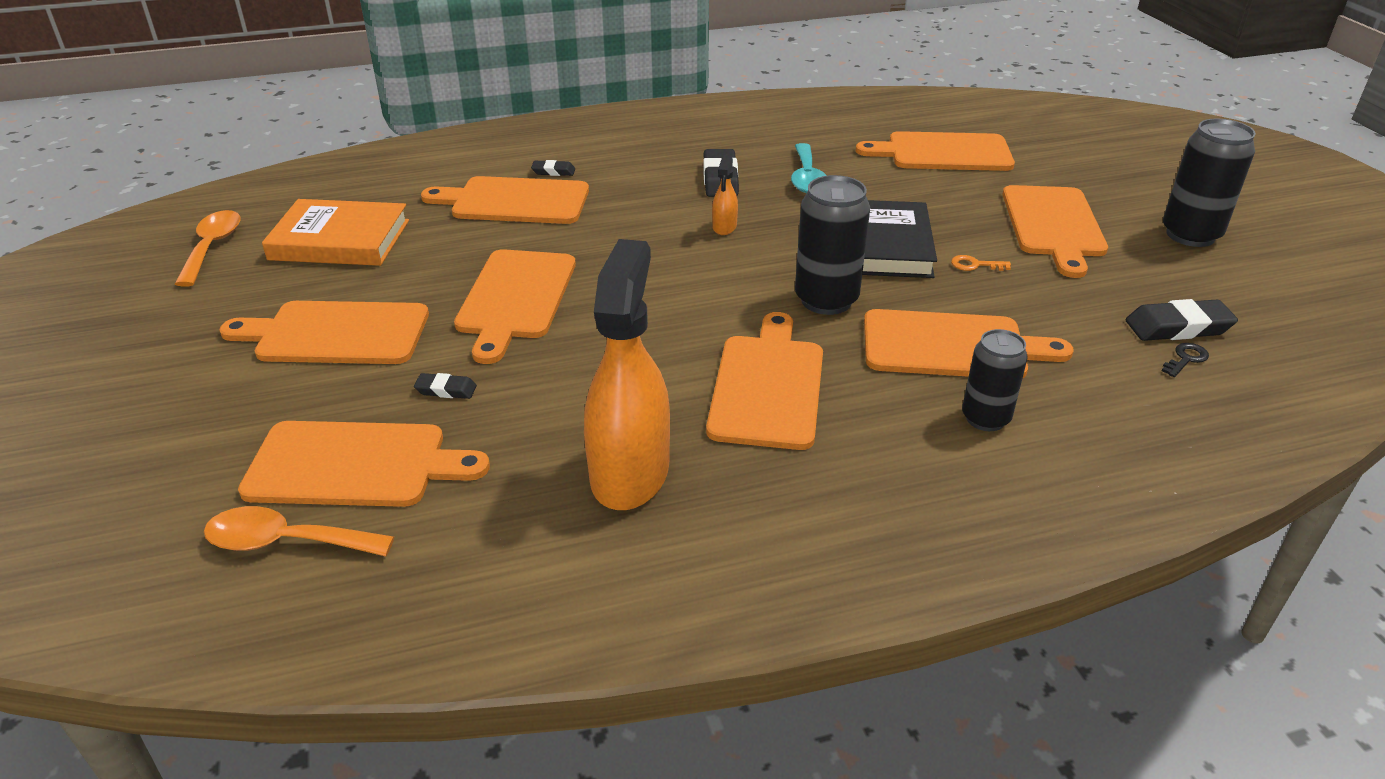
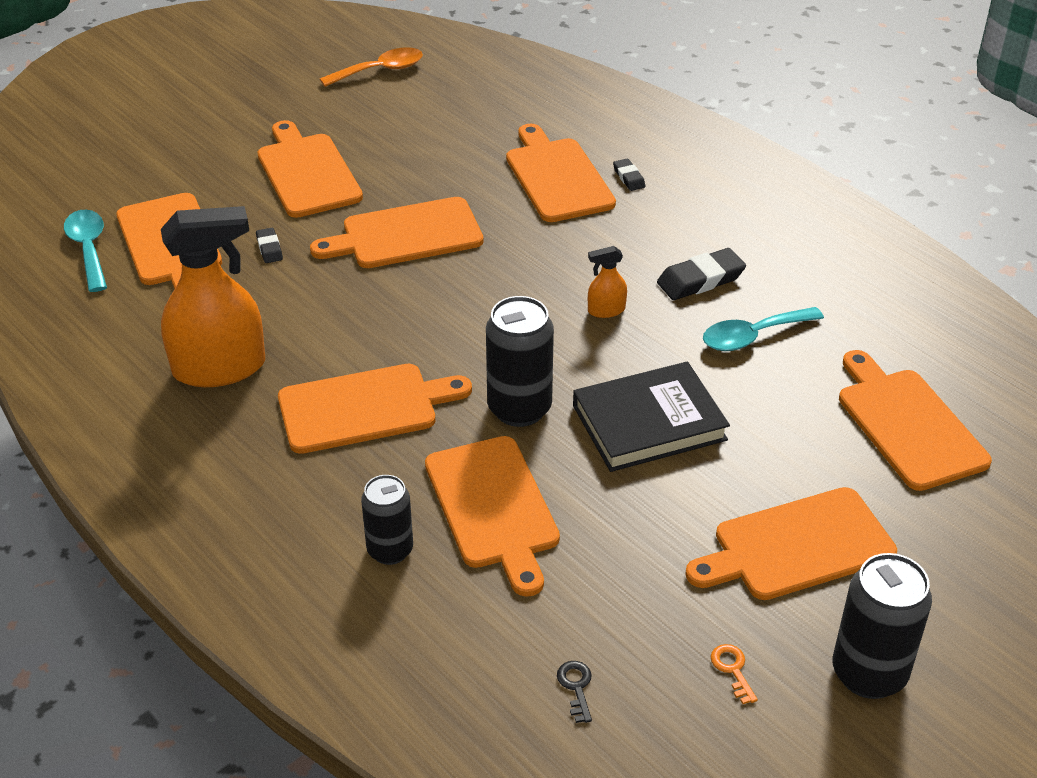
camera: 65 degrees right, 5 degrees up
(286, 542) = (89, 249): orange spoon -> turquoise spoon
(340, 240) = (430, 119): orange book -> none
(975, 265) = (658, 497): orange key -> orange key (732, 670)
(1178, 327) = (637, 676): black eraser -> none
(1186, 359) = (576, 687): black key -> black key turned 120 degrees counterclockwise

* * *

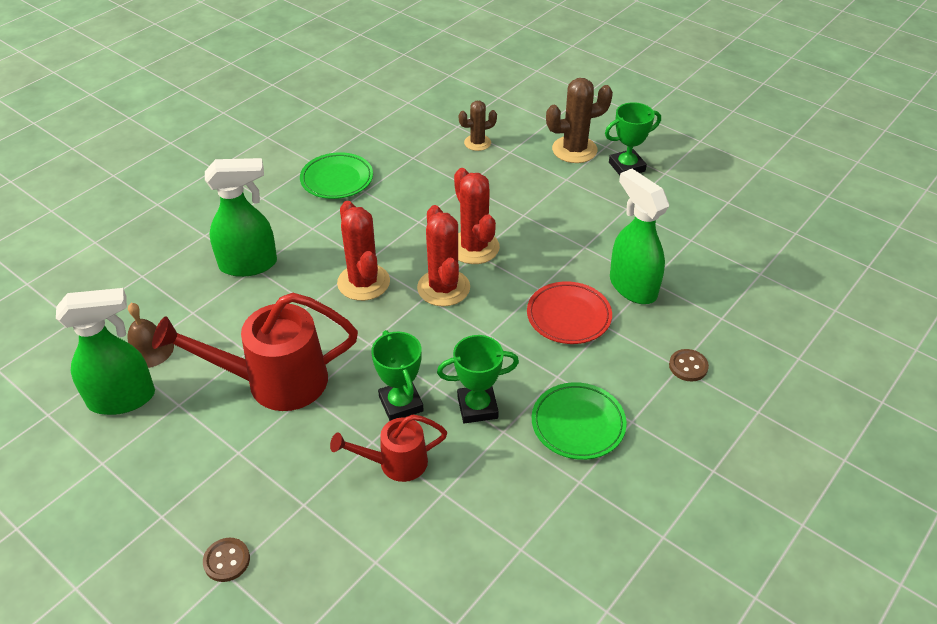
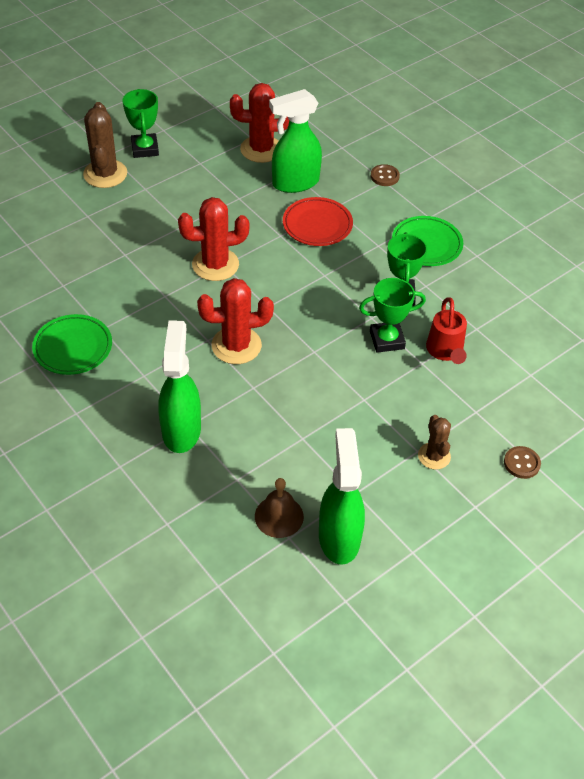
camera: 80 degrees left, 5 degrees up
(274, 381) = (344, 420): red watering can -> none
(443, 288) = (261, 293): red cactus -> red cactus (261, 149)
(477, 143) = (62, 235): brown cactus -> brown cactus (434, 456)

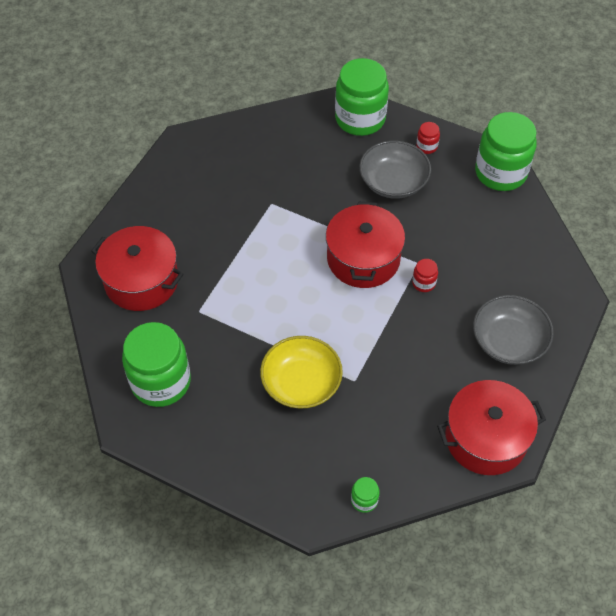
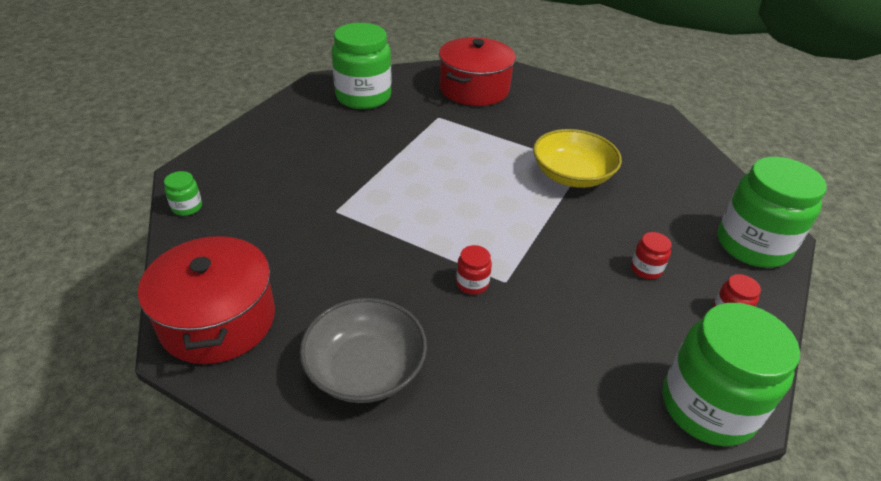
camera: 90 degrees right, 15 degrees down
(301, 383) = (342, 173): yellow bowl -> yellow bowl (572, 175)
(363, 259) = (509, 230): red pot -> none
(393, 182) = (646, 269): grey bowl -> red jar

* * *

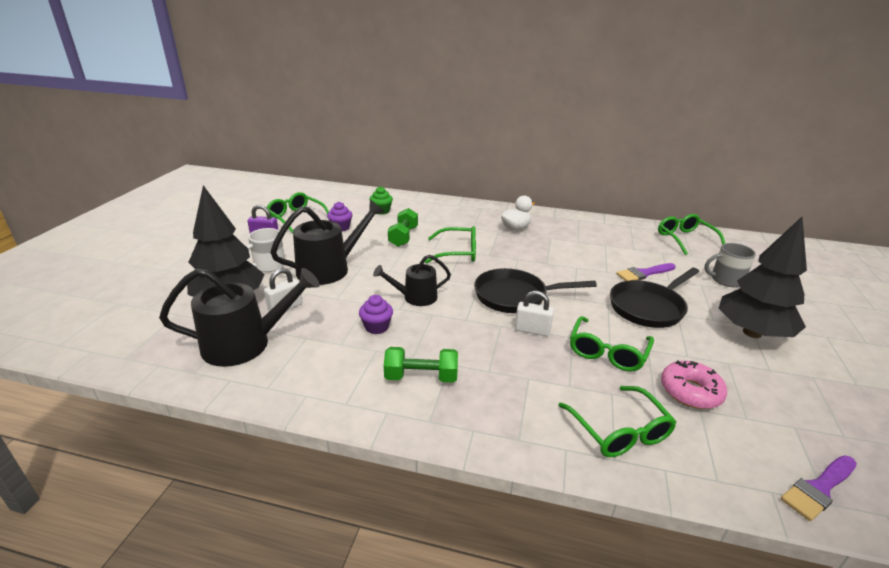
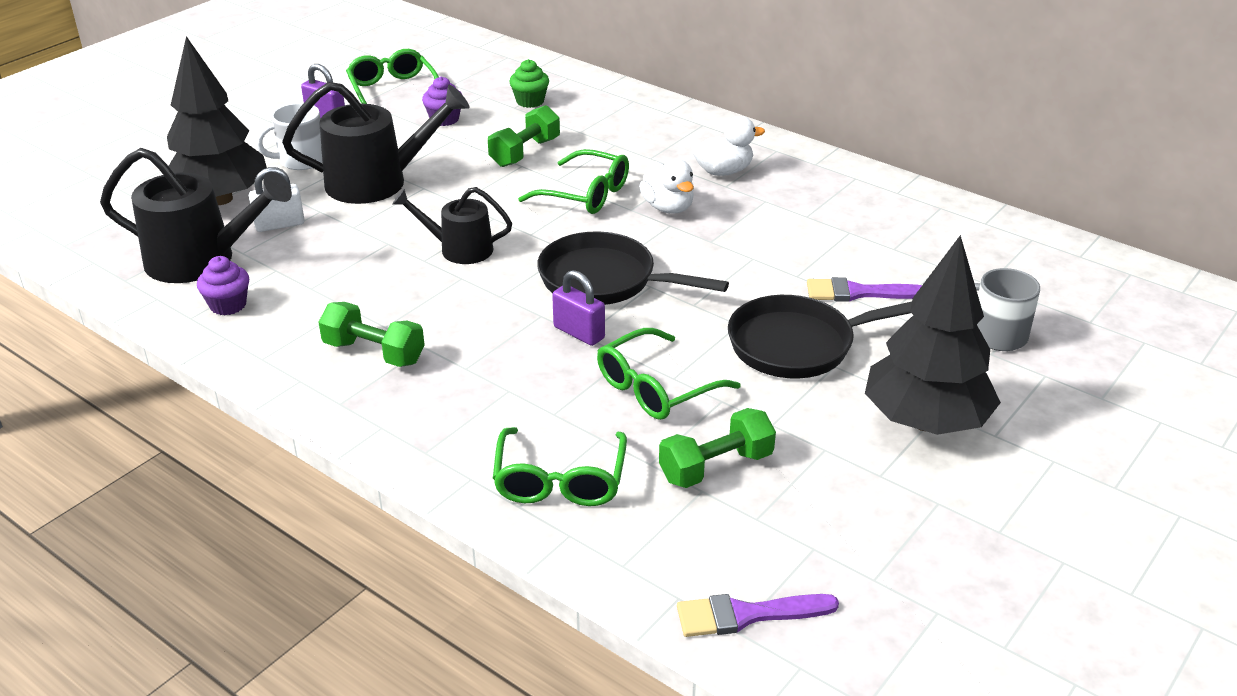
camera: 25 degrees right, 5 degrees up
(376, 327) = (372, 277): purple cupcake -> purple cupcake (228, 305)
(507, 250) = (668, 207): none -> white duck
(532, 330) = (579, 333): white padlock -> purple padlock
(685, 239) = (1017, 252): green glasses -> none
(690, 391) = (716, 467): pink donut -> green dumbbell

- [Your instructions]:
Each line of the data that holds "none" should be copied.

- [Written reply]:
(340, 240) = (430, 119): orange book -> none
(1178, 327) = (637, 676): black eraser -> none
(274, 381) = (344, 420): red watering can -> none
(363, 259) = (509, 230): red pot -> none
(507, 250) = (668, 207): none -> white duck
(685, 239) = (1017, 252): green glasses -> none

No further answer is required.